* **Work to be completed**:
Lines that include "triangle" make up the answer; copy all of them from the data below.

* **Entries supplied**:
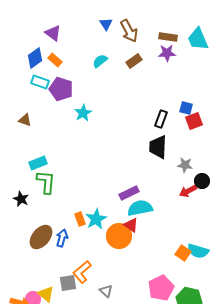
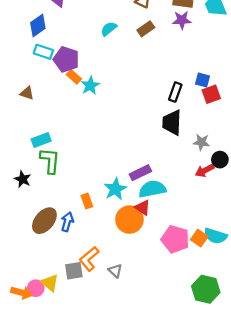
orange rectangle: (55, 60) -> (74, 77), moved
cyan star: (96, 219) -> (115, 189), moved
pink pentagon: (161, 288) -> (175, 239), moved, turned -30
gray triangle: (106, 291) -> (115, 271), moved

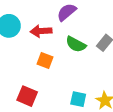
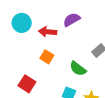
green semicircle: (76, 44) -> (78, 69), moved

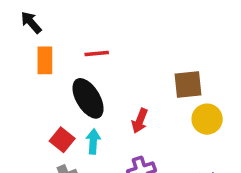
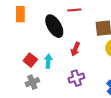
red line: (97, 53) -> (74, 10), moved
black ellipse: (88, 98) -> (54, 26), moved

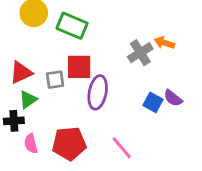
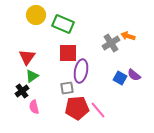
red triangle: (21, 73) -> (27, 57), turned -30
gray square: (55, 80) -> (67, 88), moved
black cross: (14, 121) -> (22, 91), turned -32
red pentagon: (69, 144) -> (77, 108), moved

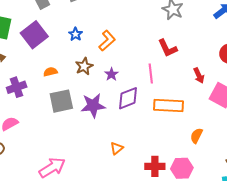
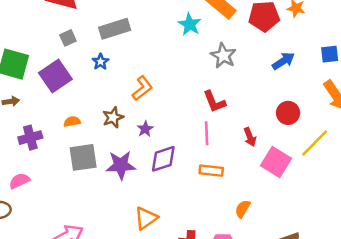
blue star: (76, 34) -> (100, 62), moved
pink line: (151, 73) -> (207, 133), moved
orange rectangle: (168, 105) -> (211, 171), size x0.7
orange triangle: (117, 148) -> (146, 218), size x1.5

* **Output for this exercise**:
gray triangle: (106, 291) -> (115, 271), moved
red triangle: (21, 73) -> (27, 57), turned -30
orange triangle: (117, 148) -> (146, 218), size x1.5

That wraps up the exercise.